*Problem to work on*: In the entries that follow, find every line containing "VEXT" and copy it.

*Records shown*:
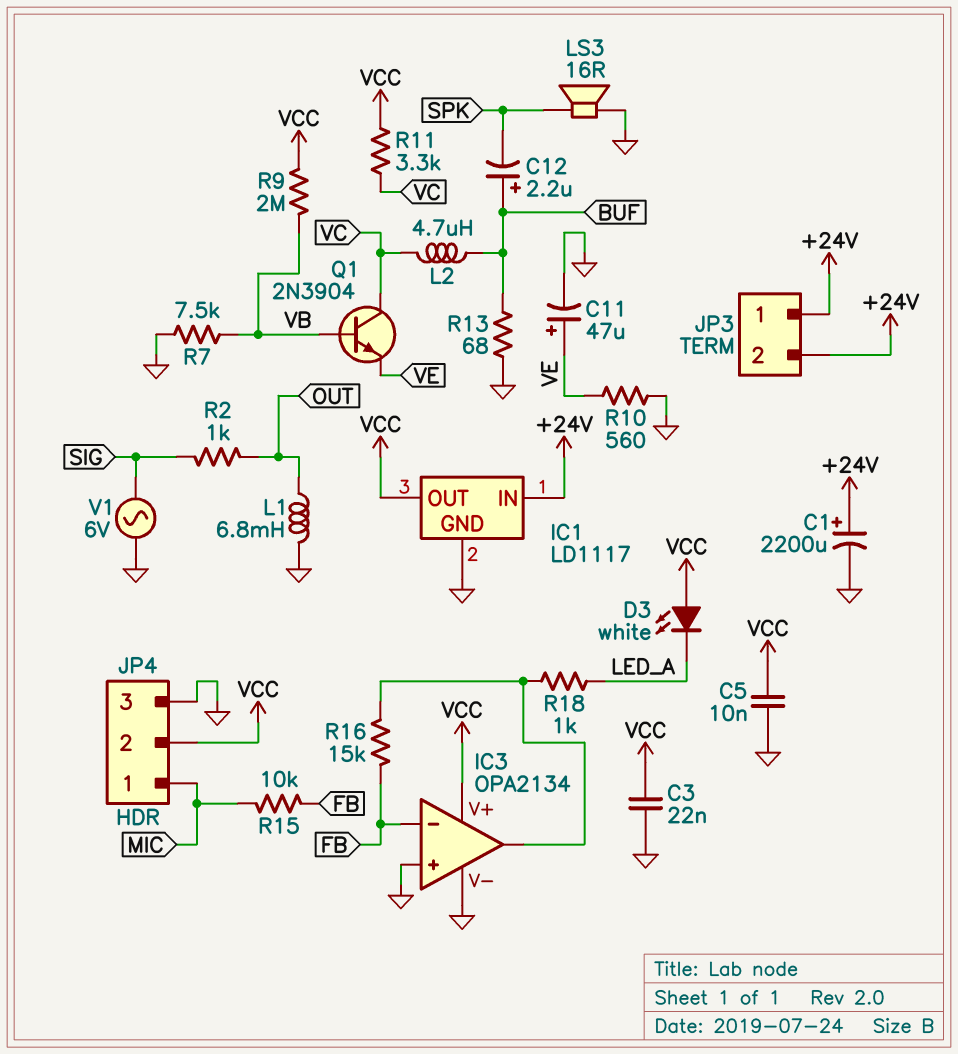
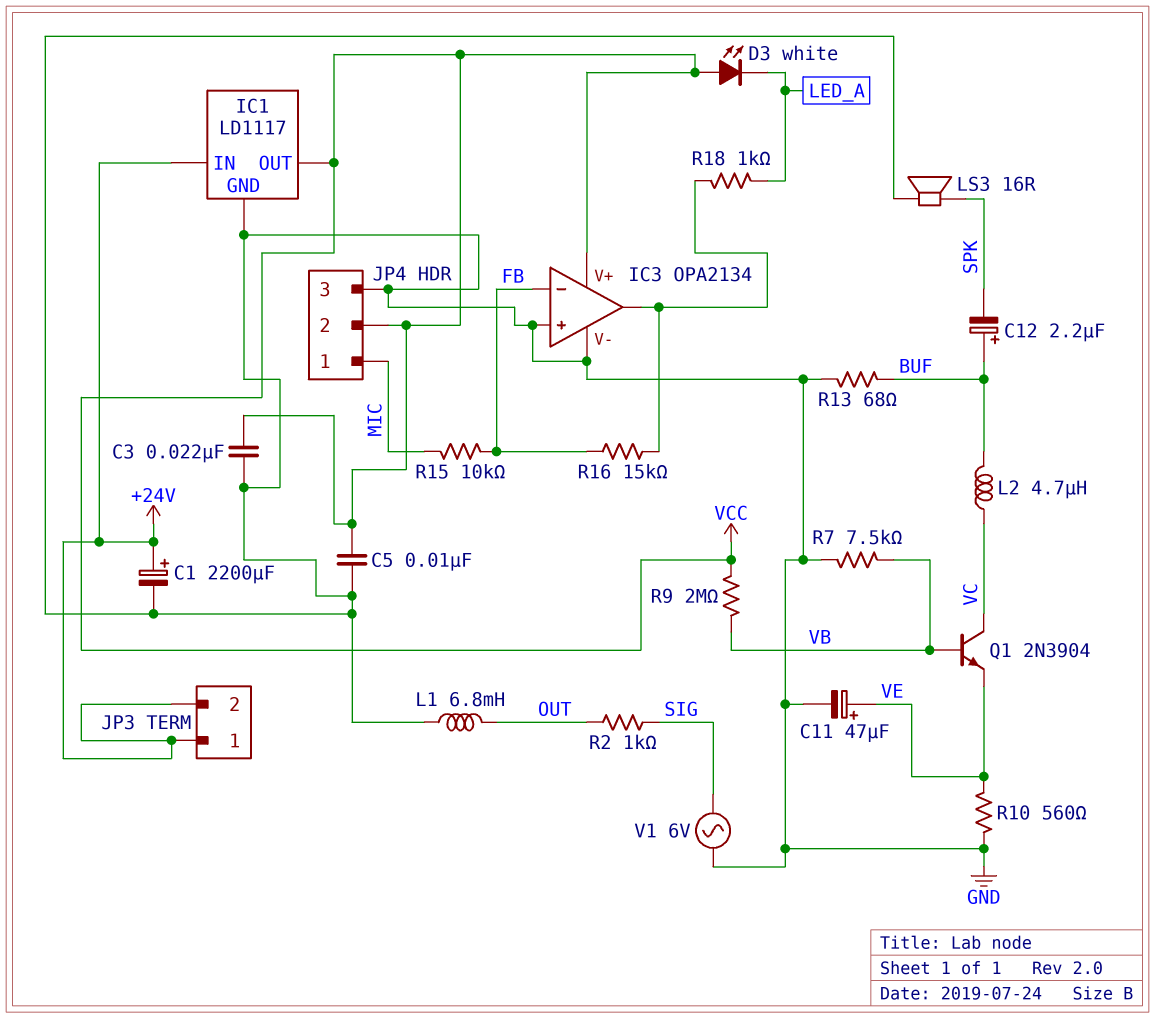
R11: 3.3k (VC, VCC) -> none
* * *
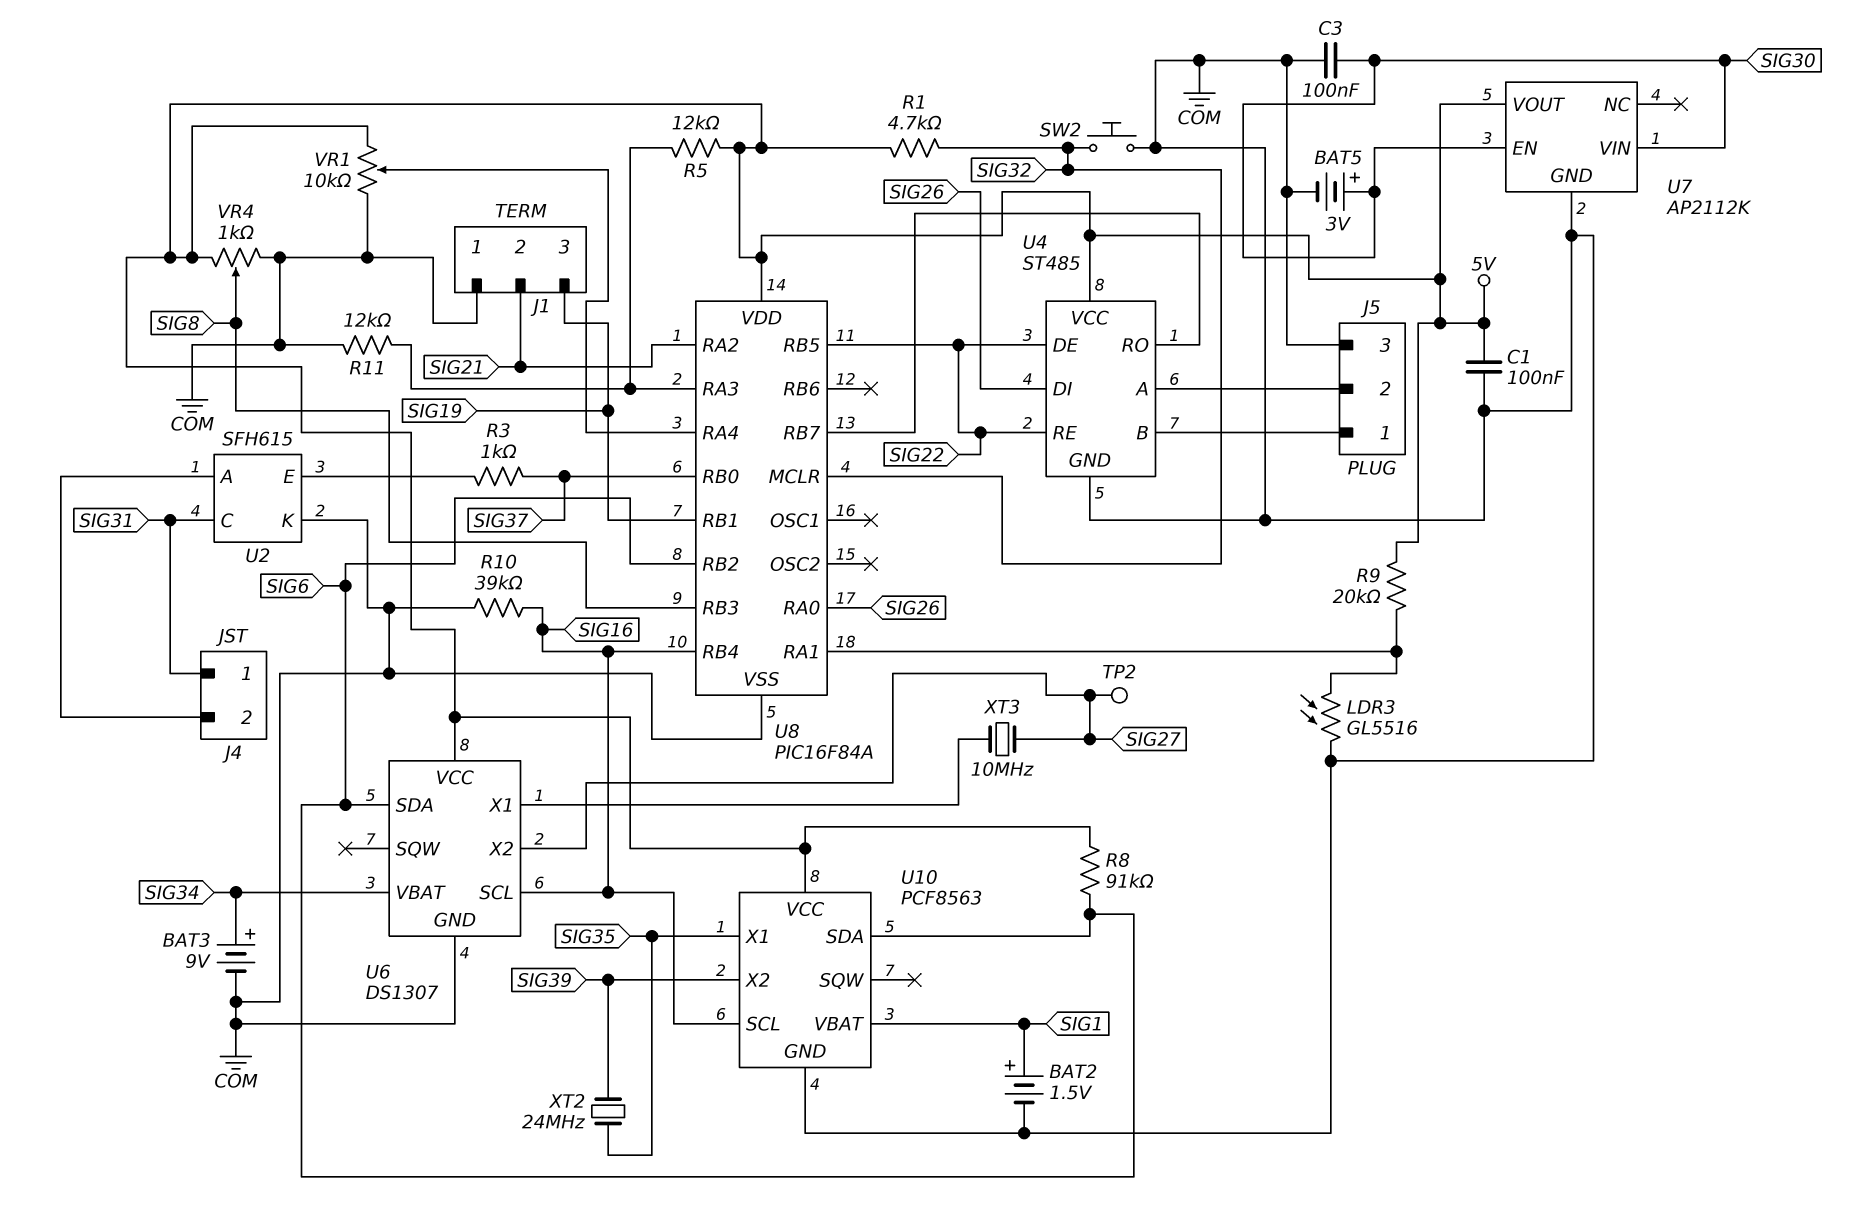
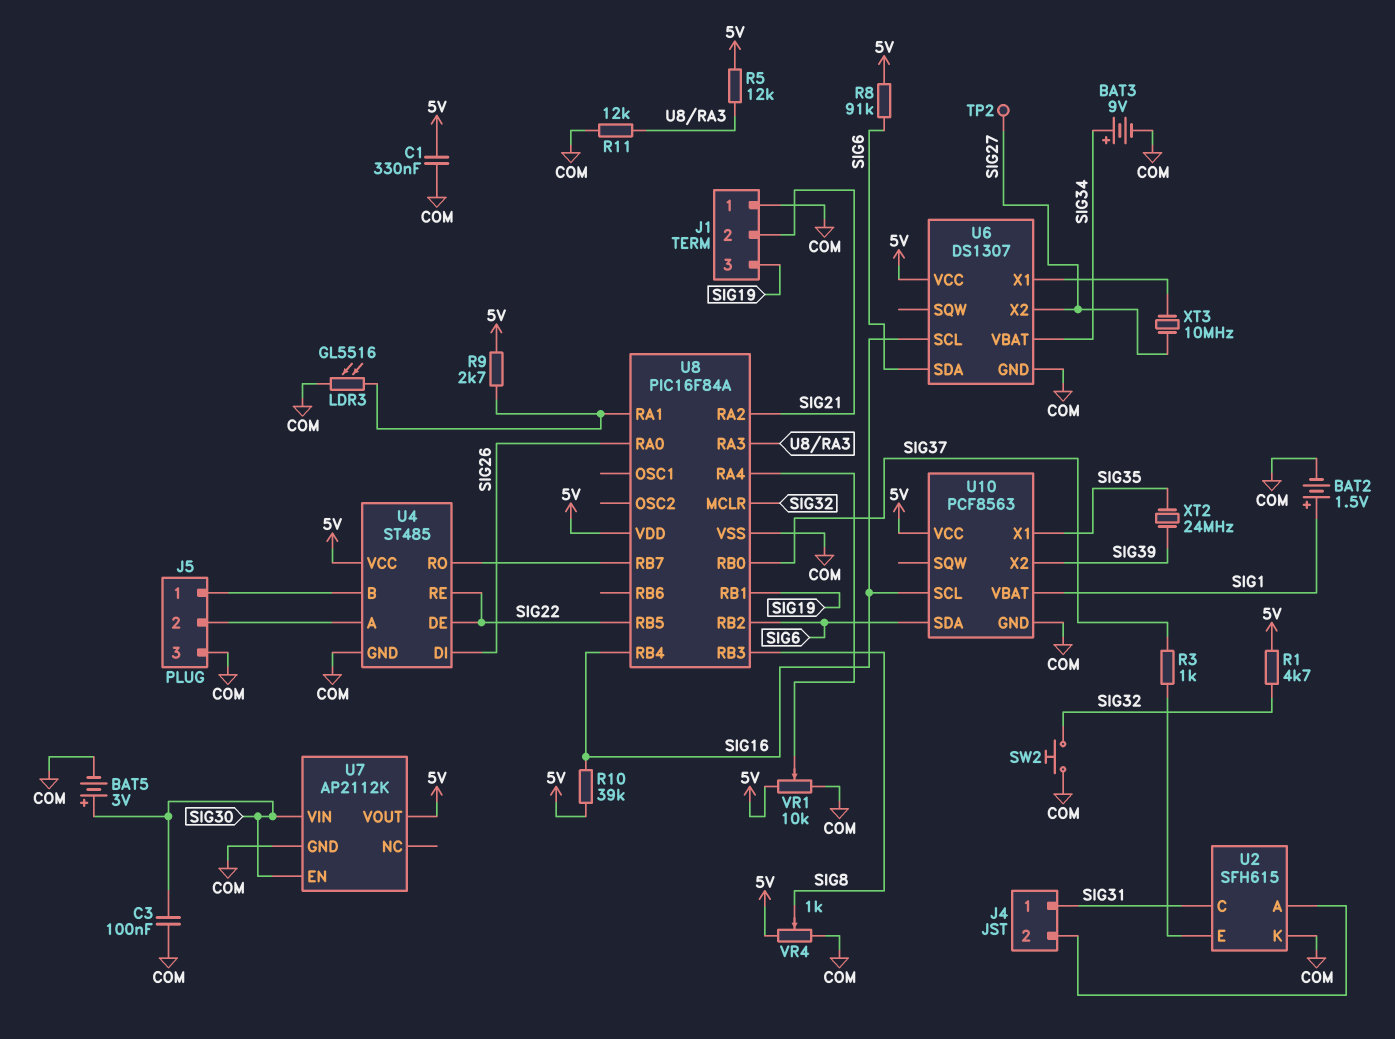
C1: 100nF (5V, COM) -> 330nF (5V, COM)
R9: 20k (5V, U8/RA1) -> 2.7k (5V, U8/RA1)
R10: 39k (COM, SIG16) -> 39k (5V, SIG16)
* * *
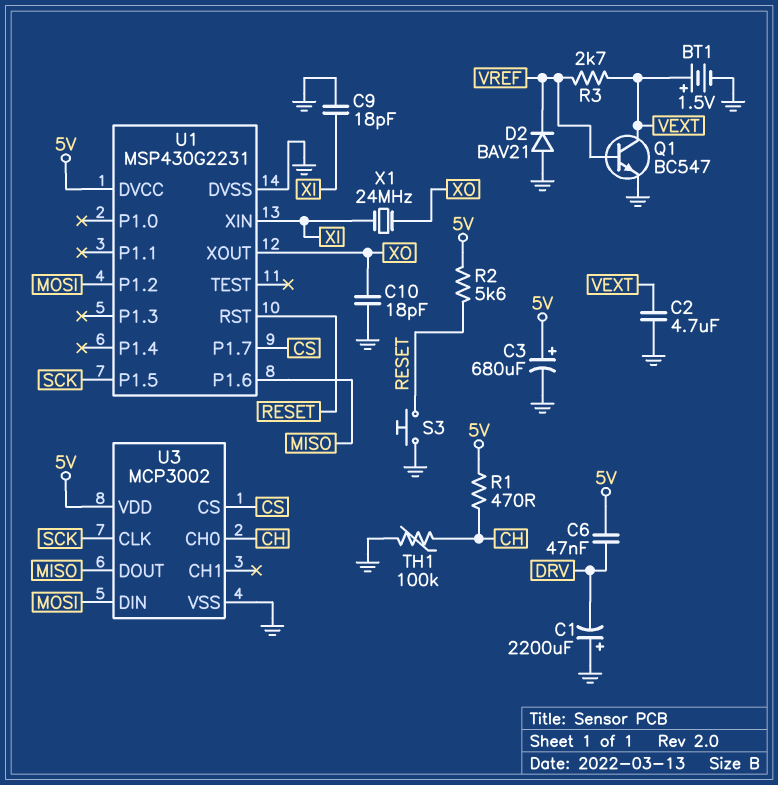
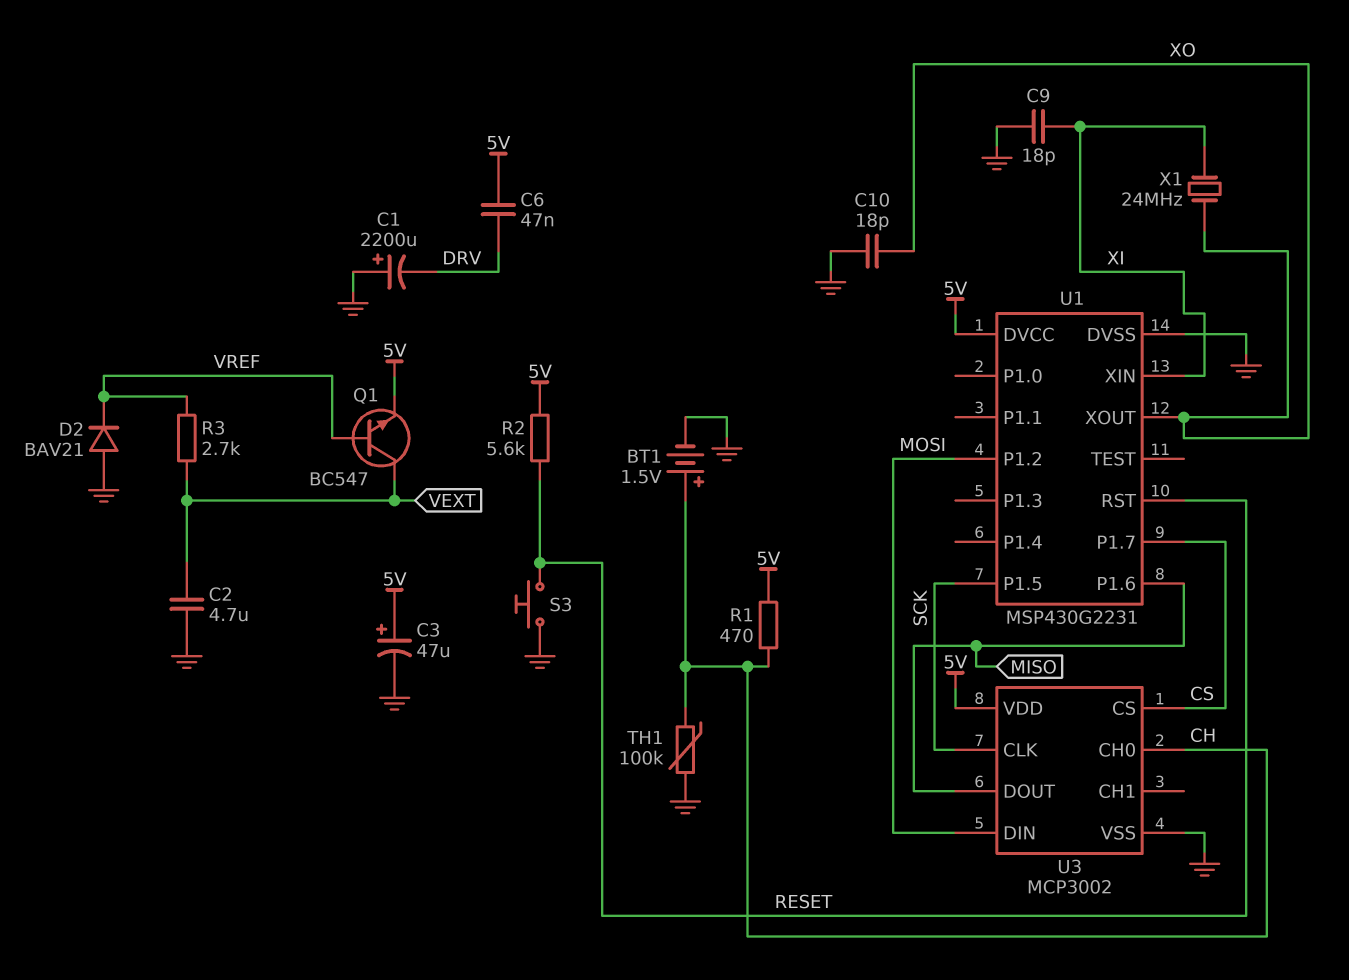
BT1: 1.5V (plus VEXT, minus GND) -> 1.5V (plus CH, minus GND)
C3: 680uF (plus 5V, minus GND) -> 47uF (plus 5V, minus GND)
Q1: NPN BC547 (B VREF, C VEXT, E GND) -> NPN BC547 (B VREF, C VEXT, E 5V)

*Your solution*:
BT1: 1.5V (plus VEXT, minus GND) -> 1.5V (plus CH, minus GND)
Q1: NPN BC547 (B VREF, C VEXT, E GND) -> NPN BC547 (B VREF, C VEXT, E 5V)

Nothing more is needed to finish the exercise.